Supplied entries ::

┏━━

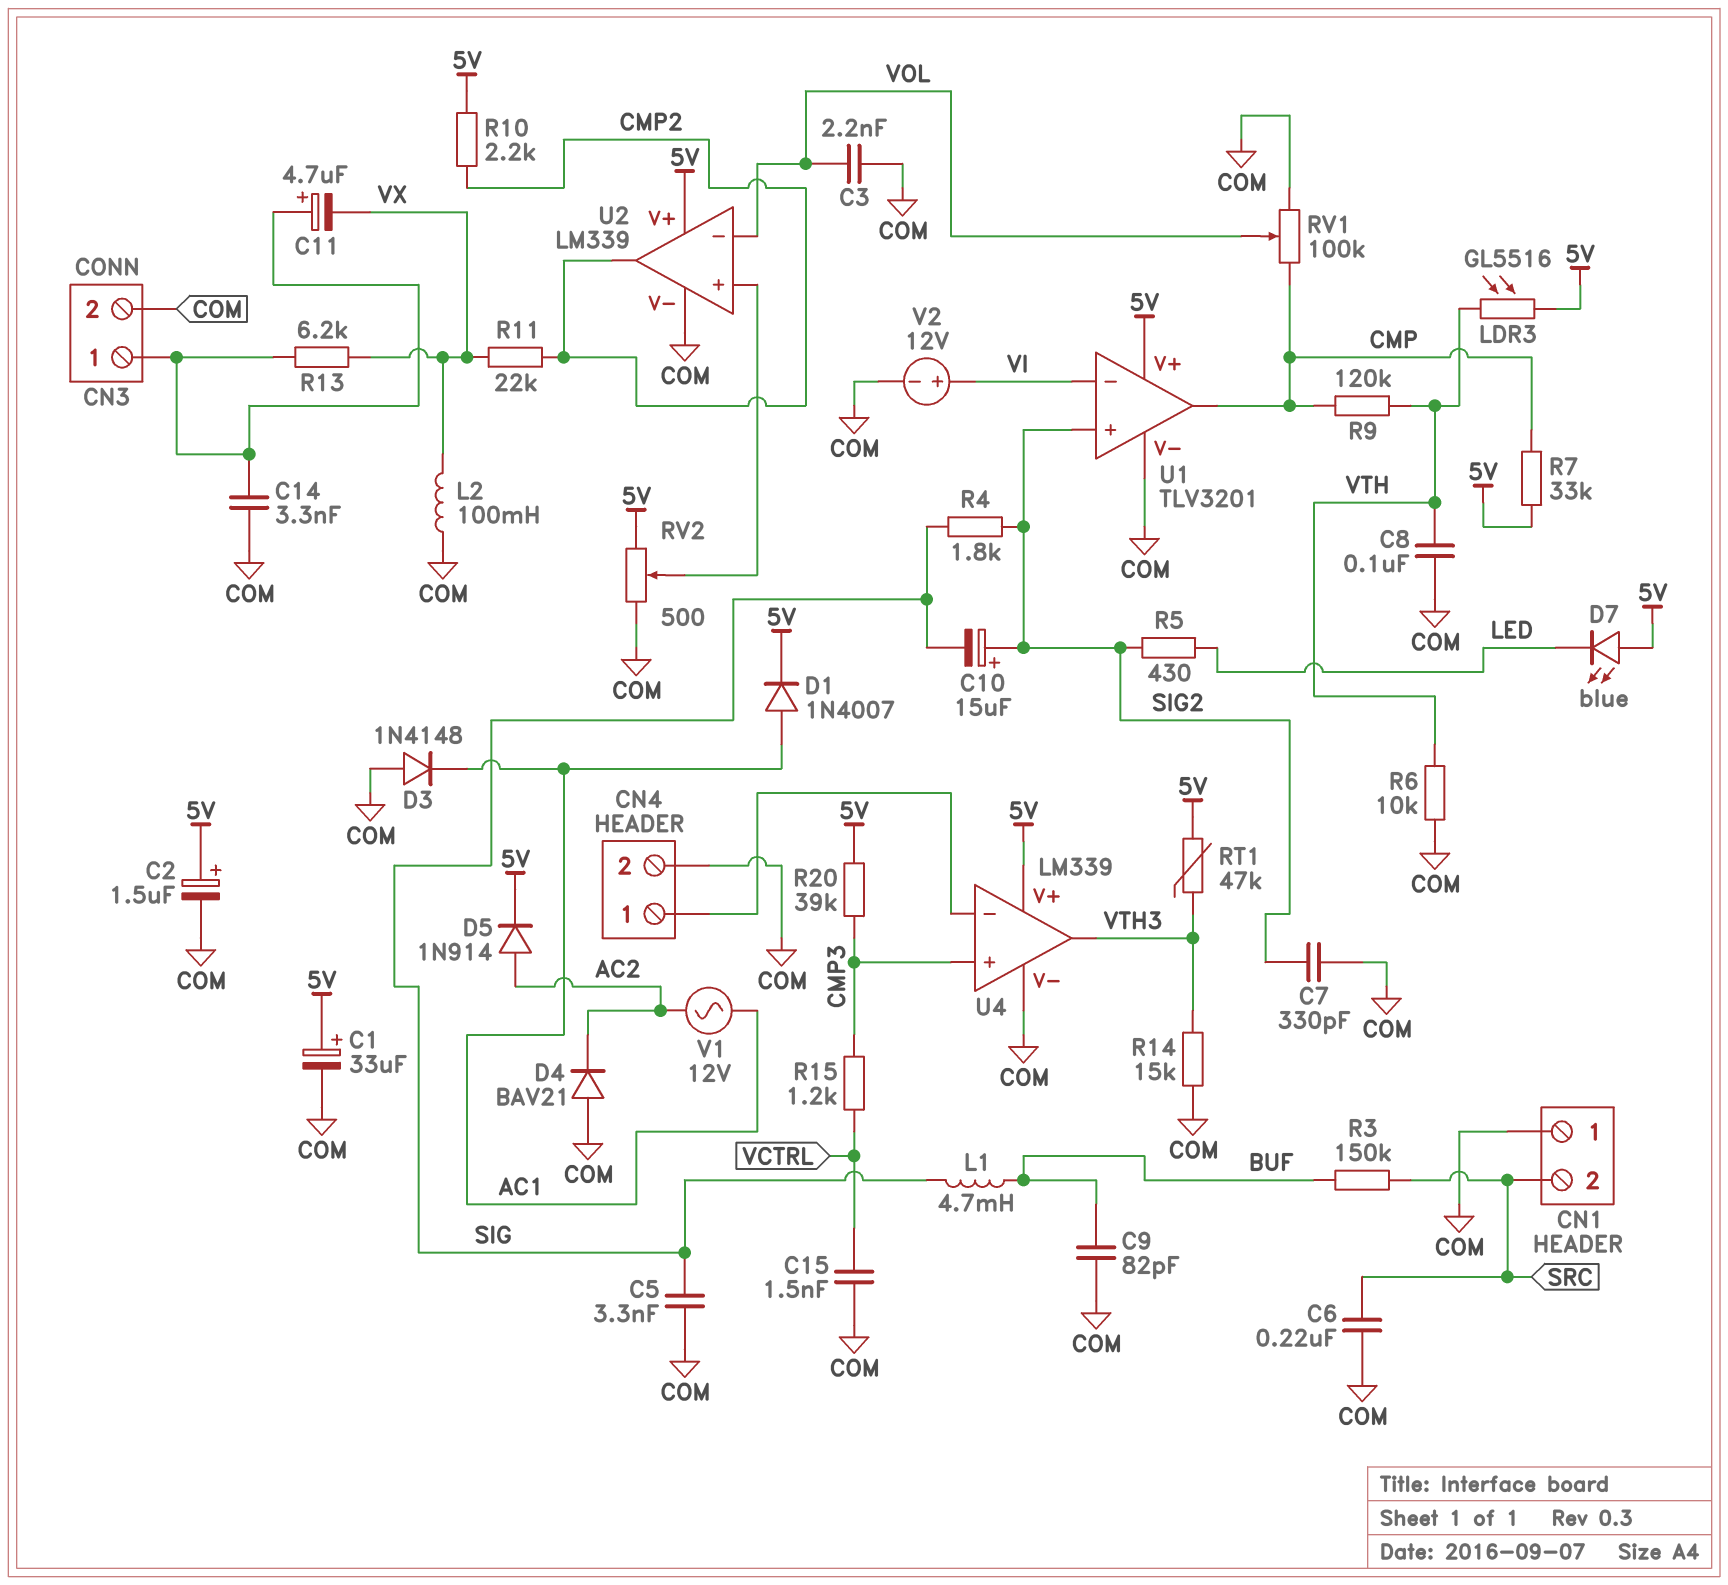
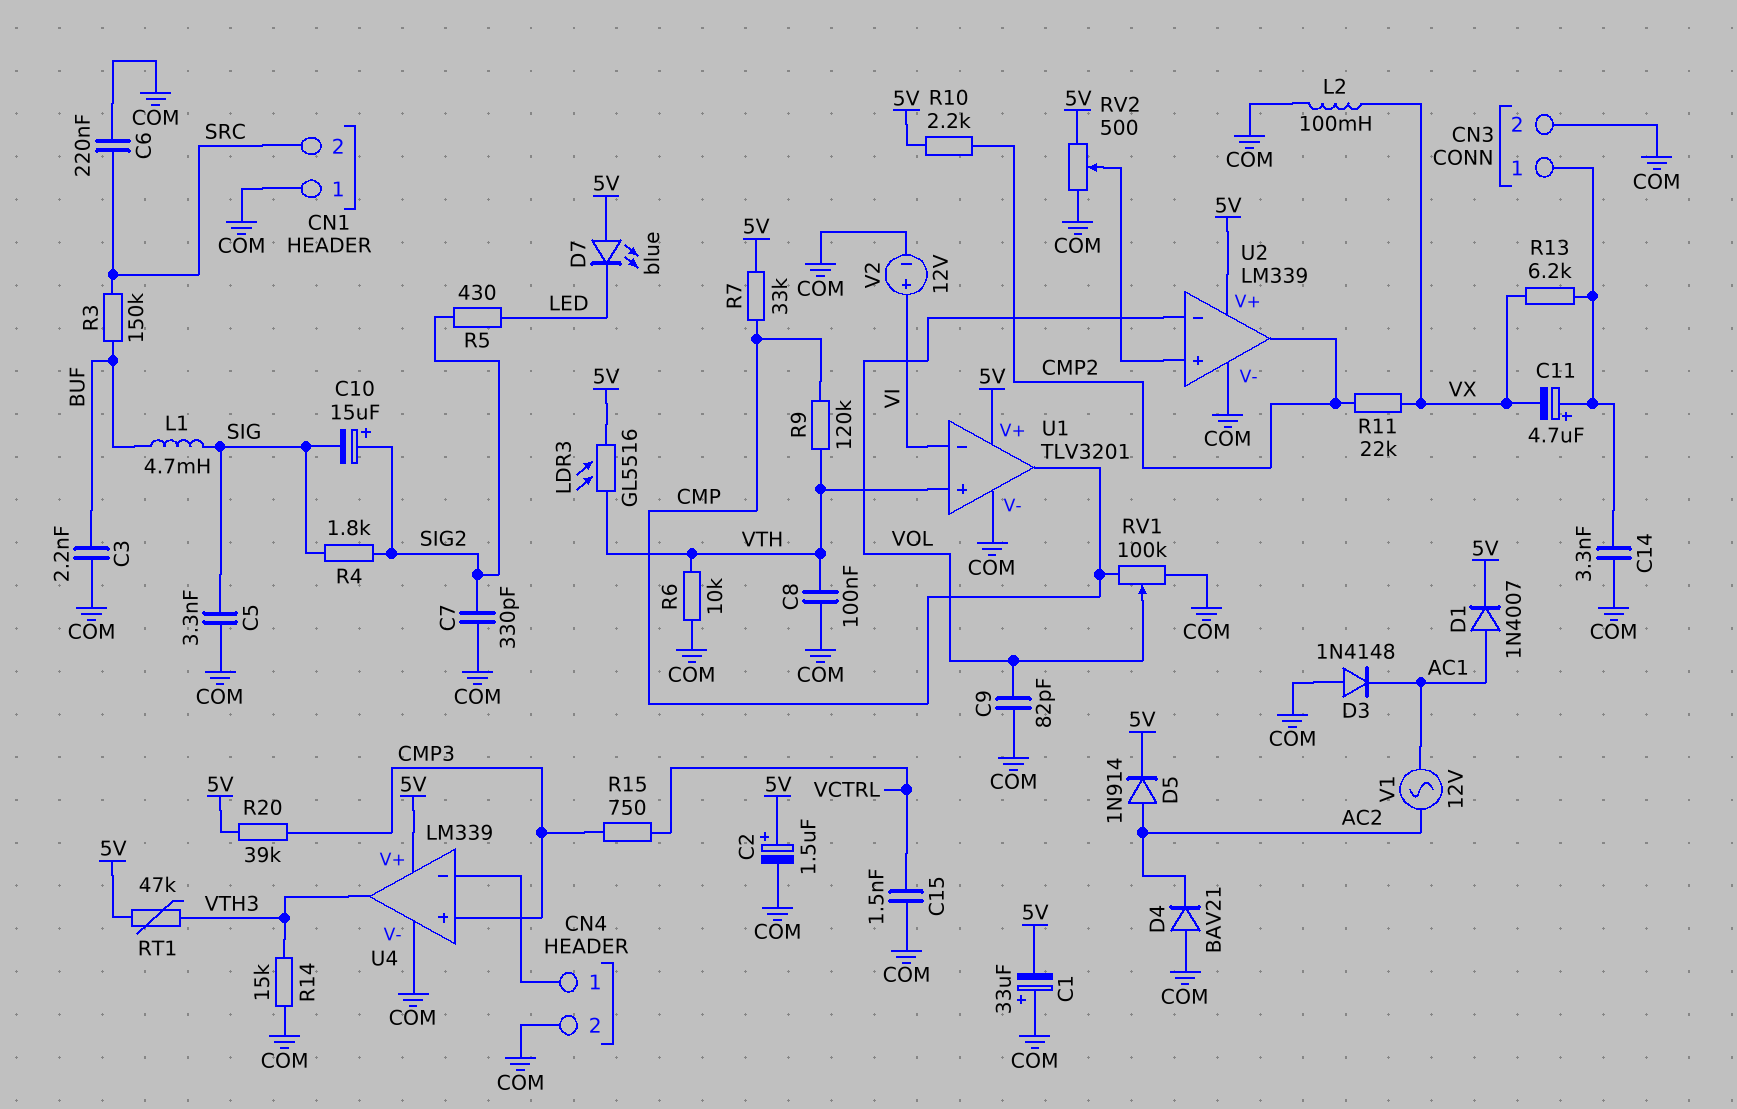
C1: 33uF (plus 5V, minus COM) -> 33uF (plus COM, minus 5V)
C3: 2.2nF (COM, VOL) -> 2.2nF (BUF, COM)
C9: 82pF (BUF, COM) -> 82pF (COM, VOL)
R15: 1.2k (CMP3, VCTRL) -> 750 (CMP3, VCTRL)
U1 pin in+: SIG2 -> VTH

┗━━
┏━━

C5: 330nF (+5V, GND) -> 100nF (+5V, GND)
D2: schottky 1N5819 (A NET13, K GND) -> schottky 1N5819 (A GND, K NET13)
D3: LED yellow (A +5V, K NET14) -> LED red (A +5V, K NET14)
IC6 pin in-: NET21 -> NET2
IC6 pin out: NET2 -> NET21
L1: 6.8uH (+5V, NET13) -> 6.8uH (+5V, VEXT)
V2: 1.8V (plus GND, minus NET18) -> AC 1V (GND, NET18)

┗━━
┏━━

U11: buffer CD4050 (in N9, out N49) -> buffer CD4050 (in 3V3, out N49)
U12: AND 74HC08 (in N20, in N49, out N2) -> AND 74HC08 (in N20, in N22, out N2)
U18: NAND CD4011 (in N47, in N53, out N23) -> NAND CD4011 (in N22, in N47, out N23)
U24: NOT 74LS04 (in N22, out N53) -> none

┗━━

Task item ::
Only lines of the material that contain the word "minus" belong in the answer; copy each one.

Completed task ::
C1: 33uF (plus 5V, minus COM) -> 33uF (plus COM, minus 5V)
V2: 1.8V (plus GND, minus NET18) -> AC 1V (GND, NET18)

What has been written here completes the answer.